Segment Open
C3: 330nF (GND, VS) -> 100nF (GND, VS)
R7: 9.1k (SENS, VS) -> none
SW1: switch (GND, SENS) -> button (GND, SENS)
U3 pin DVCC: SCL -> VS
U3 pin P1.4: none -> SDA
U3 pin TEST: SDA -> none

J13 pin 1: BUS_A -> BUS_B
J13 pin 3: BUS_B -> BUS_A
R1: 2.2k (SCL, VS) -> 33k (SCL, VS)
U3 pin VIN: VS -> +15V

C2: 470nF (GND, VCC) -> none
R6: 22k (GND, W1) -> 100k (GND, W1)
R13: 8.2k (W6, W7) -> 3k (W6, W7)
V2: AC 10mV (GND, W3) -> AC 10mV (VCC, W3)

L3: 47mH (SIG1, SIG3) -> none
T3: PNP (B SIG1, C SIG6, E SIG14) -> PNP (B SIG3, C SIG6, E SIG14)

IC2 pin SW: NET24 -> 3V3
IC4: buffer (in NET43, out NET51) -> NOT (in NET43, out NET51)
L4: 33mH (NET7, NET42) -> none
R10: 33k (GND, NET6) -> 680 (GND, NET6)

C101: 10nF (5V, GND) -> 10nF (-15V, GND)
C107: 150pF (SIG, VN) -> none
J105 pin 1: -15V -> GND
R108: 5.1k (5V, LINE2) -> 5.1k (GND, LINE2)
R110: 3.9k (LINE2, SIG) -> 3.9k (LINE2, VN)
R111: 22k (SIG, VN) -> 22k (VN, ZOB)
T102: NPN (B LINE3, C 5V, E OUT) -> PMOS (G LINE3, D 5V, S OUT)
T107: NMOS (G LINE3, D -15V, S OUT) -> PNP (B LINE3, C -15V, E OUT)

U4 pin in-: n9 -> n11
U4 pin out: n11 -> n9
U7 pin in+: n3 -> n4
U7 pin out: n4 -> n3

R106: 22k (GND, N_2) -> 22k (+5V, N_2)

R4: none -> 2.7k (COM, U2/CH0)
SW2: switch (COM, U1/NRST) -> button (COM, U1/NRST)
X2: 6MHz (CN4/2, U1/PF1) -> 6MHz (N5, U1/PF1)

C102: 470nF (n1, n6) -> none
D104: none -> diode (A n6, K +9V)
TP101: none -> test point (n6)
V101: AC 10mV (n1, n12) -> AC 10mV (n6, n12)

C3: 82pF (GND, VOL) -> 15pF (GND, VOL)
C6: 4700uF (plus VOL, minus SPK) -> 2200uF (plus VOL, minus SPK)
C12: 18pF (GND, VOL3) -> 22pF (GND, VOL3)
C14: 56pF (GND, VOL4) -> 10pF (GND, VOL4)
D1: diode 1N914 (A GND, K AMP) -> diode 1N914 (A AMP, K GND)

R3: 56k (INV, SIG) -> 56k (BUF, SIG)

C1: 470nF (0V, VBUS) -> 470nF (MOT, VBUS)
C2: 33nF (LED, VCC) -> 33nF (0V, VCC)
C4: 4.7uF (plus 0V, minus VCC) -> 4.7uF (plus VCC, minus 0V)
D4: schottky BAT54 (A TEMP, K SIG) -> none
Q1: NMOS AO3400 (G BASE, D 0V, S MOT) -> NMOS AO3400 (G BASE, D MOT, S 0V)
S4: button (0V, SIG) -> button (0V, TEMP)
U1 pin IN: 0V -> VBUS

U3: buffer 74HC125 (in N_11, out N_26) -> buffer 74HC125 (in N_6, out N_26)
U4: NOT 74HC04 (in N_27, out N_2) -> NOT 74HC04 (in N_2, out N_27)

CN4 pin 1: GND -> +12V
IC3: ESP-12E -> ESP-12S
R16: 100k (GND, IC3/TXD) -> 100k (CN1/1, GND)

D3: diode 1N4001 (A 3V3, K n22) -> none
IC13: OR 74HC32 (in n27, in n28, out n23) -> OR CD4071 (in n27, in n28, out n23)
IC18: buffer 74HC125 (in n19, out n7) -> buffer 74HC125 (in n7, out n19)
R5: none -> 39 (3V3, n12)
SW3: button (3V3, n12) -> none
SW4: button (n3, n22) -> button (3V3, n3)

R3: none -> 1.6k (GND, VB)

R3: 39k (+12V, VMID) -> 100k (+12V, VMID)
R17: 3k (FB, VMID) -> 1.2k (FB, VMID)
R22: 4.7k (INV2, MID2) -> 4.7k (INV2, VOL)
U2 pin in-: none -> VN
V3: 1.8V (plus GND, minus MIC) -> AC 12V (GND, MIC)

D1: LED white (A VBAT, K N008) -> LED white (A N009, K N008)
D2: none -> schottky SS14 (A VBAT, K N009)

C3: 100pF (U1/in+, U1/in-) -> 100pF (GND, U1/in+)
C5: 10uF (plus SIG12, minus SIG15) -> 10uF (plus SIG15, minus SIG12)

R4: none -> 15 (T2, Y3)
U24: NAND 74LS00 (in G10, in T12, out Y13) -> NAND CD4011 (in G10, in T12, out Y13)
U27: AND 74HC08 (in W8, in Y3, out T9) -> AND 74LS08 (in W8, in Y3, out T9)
Segment Closed
**Your task**:
Take the listing from its first line to the line containing "IC2 pin SW: NET24 -> 3V3". Reproduce those lines exactly and nothing else.

**Finished exercise**:
C3: 330nF (GND, VS) -> 100nF (GND, VS)
R7: 9.1k (SENS, VS) -> none
SW1: switch (GND, SENS) -> button (GND, SENS)
U3 pin DVCC: SCL -> VS
U3 pin P1.4: none -> SDA
U3 pin TEST: SDA -> none

J13 pin 1: BUS_A -> BUS_B
J13 pin 3: BUS_B -> BUS_A
R1: 2.2k (SCL, VS) -> 33k (SCL, VS)
U3 pin VIN: VS -> +15V

C2: 470nF (GND, VCC) -> none
R6: 22k (GND, W1) -> 100k (GND, W1)
R13: 8.2k (W6, W7) -> 3k (W6, W7)
V2: AC 10mV (GND, W3) -> AC 10mV (VCC, W3)

L3: 47mH (SIG1, SIG3) -> none
T3: PNP (B SIG1, C SIG6, E SIG14) -> PNP (B SIG3, C SIG6, E SIG14)

IC2 pin SW: NET24 -> 3V3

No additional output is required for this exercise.